* ASSIGNED TASK
Go through the records and set each one down exactly, skipping any picture.

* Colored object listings

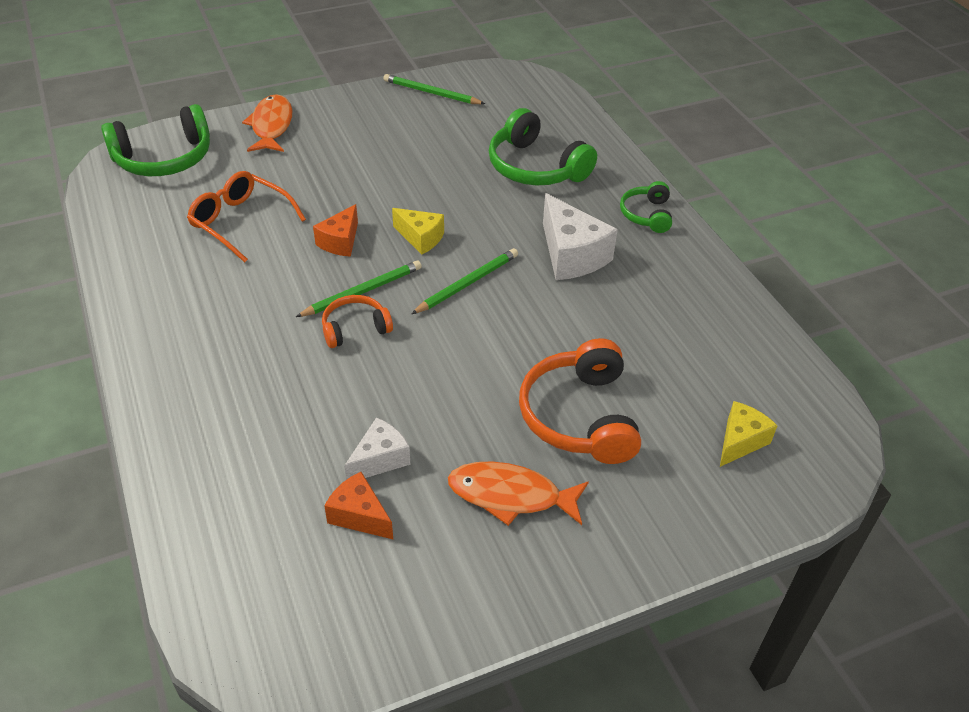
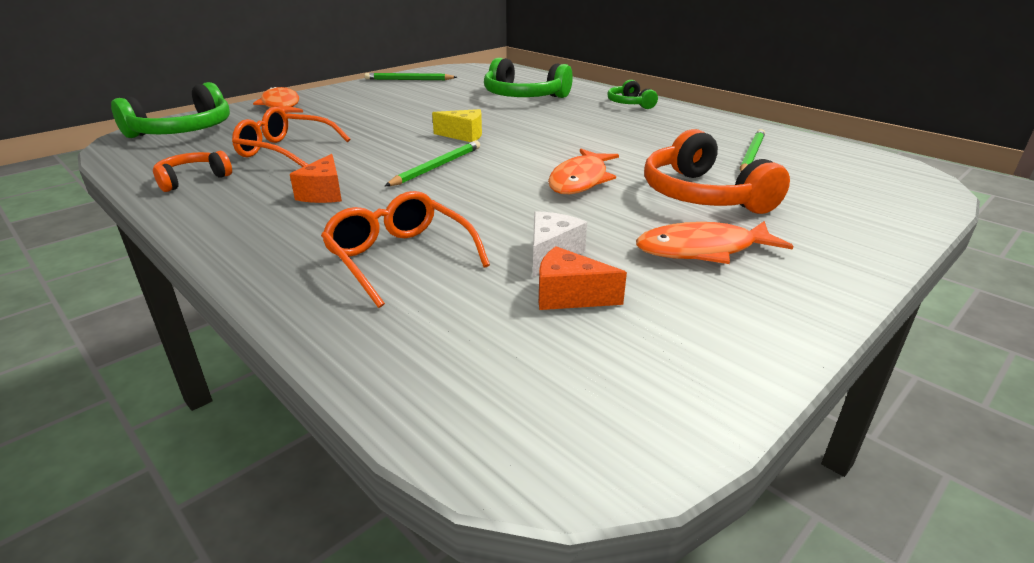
camera: 20 degrees left, 15 degrees down
orange cheese [313,204,358,257] -> orange cheese moved to [290,154,342,203]
orange headphones [322,295,393,348] -> orange headphones moved to [153,151,232,192]
green pencil [411,248,518,314] -> green pencil moved to [740,129,765,172]
white cheese [543,193,618,280] -> none
yellow cheese [720,401,778,467] -> none
none -> orange glasses [321,191,490,308]
none -> orange fish [548,149,619,194]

* OUTPUT FOR THIS EXERCISE
camera: 20 degrees left, 15 degrees down
orange cheese [313,204,358,257] -> orange cheese moved to [290,154,342,203]
orange headphones [322,295,393,348] -> orange headphones moved to [153,151,232,192]
green pencil [411,248,518,314] -> green pencil moved to [740,129,765,172]
white cheese [543,193,618,280] -> none
yellow cheese [720,401,778,467] -> none
none -> orange glasses [321,191,490,308]
none -> orange fish [548,149,619,194]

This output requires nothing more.